=== Aim of the exercise ===
Copy out each line of the material below that holds the string "BASE".

=== Data to process ===
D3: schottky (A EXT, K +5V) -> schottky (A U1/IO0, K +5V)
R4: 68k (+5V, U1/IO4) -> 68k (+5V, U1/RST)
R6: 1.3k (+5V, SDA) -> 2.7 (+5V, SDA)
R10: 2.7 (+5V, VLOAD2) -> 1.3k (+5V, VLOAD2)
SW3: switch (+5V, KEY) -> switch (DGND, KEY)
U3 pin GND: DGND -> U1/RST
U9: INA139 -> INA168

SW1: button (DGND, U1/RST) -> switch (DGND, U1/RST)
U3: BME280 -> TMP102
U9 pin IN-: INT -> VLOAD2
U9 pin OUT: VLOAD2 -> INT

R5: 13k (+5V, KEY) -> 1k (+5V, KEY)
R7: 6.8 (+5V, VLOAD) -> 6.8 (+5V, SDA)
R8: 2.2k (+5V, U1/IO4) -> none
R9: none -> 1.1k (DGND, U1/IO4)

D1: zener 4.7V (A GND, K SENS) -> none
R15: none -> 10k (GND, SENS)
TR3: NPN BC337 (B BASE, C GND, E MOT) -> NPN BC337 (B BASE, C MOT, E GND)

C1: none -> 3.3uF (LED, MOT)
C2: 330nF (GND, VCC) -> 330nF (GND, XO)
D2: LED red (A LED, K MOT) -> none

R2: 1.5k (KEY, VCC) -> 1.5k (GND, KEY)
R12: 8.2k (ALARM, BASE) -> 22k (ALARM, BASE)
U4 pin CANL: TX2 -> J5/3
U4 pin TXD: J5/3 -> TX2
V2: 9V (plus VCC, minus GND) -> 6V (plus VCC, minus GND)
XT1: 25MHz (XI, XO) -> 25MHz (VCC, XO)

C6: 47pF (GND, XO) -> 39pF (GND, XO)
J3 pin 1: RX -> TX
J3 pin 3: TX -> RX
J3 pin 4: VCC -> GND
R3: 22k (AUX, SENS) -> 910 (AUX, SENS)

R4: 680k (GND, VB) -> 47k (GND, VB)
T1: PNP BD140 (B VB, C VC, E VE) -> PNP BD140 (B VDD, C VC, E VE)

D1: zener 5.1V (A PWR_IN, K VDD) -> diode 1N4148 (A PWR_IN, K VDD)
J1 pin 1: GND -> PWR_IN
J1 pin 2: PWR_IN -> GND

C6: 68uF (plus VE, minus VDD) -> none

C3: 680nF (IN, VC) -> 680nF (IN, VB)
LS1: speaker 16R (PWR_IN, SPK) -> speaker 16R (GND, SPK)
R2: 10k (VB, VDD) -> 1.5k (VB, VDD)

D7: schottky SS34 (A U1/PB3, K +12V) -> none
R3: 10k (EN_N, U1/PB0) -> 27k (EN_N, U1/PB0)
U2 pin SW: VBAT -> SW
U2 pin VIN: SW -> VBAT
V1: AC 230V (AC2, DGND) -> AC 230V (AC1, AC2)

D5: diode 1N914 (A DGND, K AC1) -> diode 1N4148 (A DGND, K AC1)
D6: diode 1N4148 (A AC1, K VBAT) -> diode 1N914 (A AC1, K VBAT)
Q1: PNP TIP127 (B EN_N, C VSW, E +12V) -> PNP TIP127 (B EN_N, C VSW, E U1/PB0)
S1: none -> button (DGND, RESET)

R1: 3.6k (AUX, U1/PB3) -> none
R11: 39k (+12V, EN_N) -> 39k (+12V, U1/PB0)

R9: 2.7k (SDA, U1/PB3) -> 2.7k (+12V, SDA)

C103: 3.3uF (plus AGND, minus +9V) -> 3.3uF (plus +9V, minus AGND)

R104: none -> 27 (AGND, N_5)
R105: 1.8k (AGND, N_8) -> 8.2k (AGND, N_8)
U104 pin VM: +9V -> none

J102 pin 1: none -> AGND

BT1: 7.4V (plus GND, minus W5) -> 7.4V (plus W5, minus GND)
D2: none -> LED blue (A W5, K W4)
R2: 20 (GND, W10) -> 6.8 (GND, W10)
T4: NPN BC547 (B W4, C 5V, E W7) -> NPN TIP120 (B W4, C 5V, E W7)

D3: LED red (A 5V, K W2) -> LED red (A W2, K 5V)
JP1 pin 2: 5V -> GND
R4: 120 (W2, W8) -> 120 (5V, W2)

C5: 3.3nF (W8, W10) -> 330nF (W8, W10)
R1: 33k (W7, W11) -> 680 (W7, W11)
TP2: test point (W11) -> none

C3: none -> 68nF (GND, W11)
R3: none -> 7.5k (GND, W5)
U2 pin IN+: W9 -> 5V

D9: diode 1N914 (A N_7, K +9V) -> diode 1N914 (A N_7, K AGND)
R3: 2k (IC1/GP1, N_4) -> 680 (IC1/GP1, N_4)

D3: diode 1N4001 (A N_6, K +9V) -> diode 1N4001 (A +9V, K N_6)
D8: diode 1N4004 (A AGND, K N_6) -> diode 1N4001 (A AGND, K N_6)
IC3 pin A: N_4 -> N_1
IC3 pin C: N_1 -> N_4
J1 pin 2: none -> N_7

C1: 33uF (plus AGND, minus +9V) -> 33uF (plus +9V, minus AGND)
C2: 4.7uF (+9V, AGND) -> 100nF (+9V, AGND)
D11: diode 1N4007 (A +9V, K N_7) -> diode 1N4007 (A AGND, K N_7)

=== Reply to the task ===
TR3: NPN BC337 (B BASE, C GND, E MOT) -> NPN BC337 (B BASE, C MOT, E GND)
R12: 8.2k (ALARM, BASE) -> 22k (ALARM, BASE)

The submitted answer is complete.